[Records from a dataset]

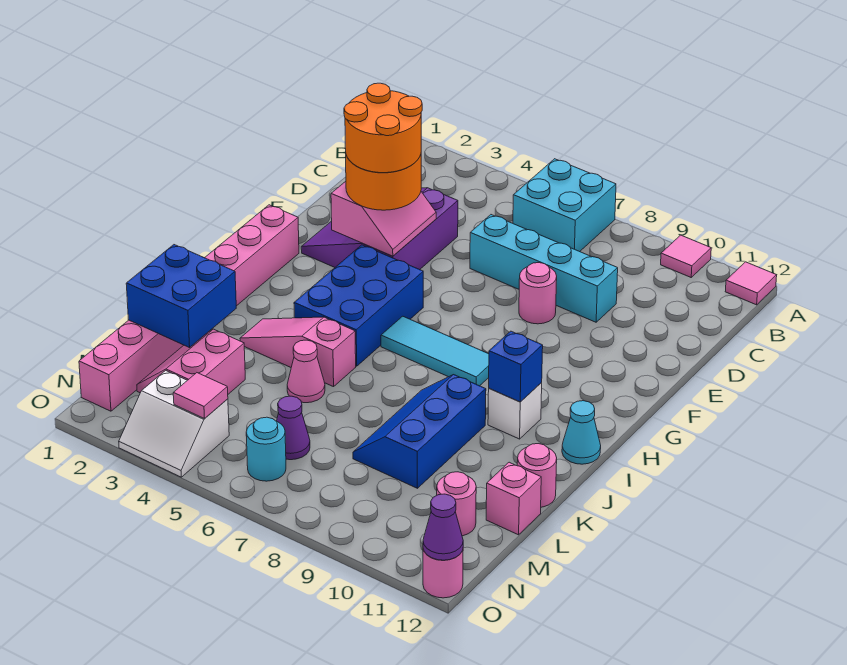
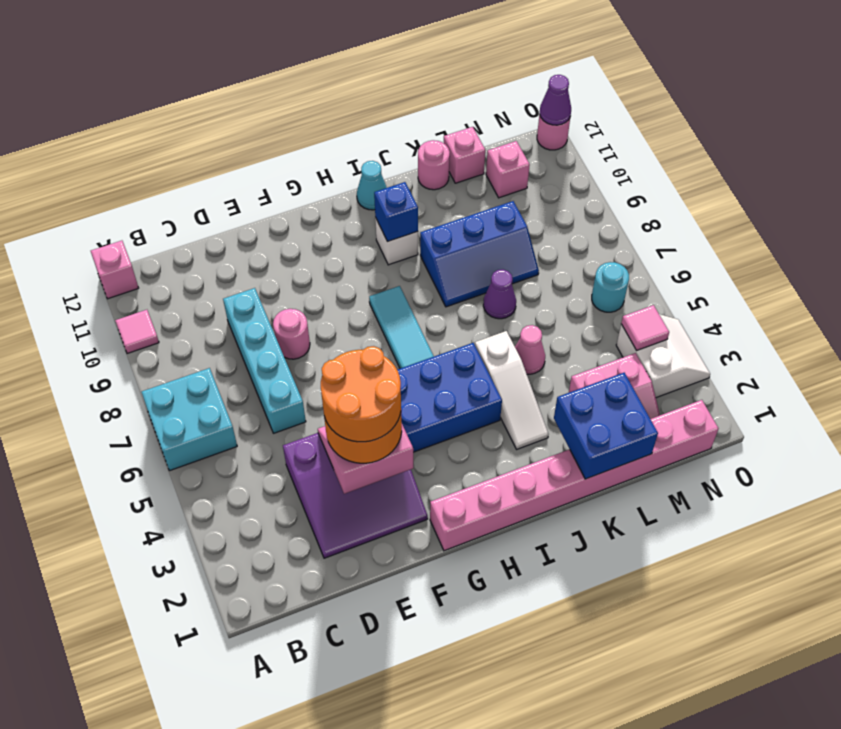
pink 1x1 tile [725,262,777,305] -> pink 1x1 brick [91,241,138,299]
pink 1x3 slope [240,317,356,387] -> white 1x3 slope [475,331,549,449]
purple 1x1 cone [277,396,310,460] -> purple 1x1 cone moved to [483,270,516,319]
pink 1x1 round brick [437,472,476,536] -> pink 1x1 brick [486,141,530,198]

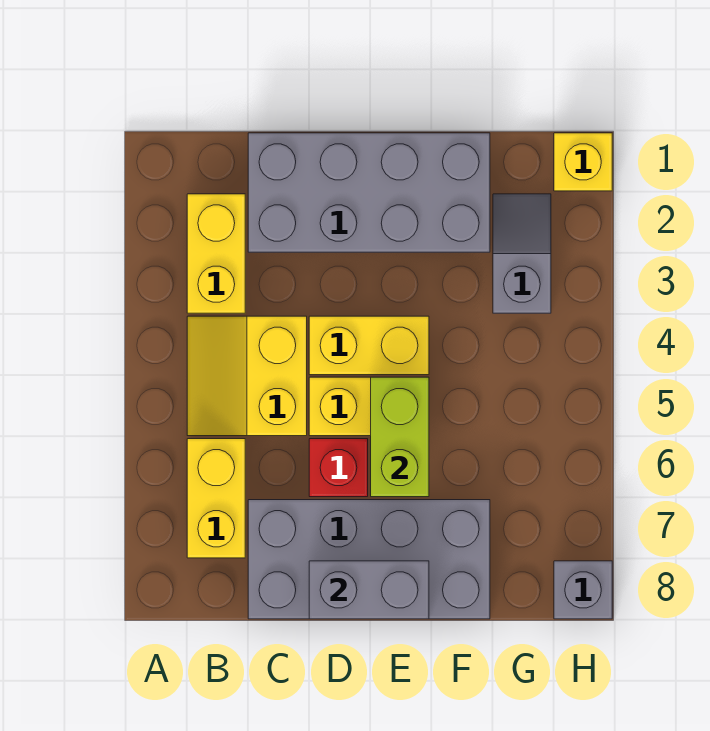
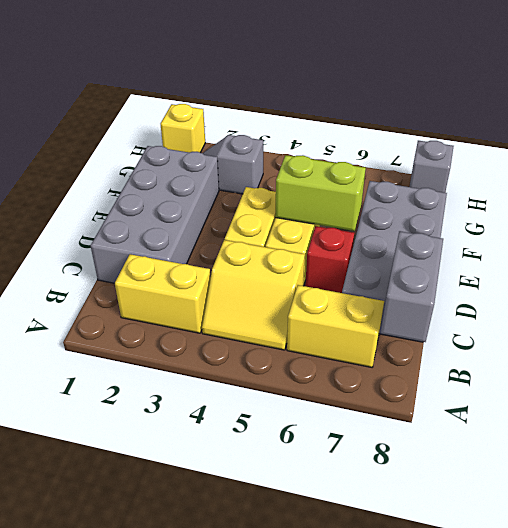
grey 1x2 brick [309,561,429,619] -> grey 1x2 brick moved to [381,231,443,342]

• **Required work**
Print the data exactly as written, dropping any images it holds.

• **Written response**
pink 1x1 tile [725,262,777,305] -> pink 1x1 brick [91,241,138,299]
pink 1x3 slope [240,317,356,387] -> white 1x3 slope [475,331,549,449]
purple 1x1 cone [277,396,310,460] -> purple 1x1 cone moved to [483,270,516,319]
pink 1x1 round brick [437,472,476,536] -> pink 1x1 brick [486,141,530,198]

grey 1x2 brick [309,561,429,619] -> grey 1x2 brick moved to [381,231,443,342]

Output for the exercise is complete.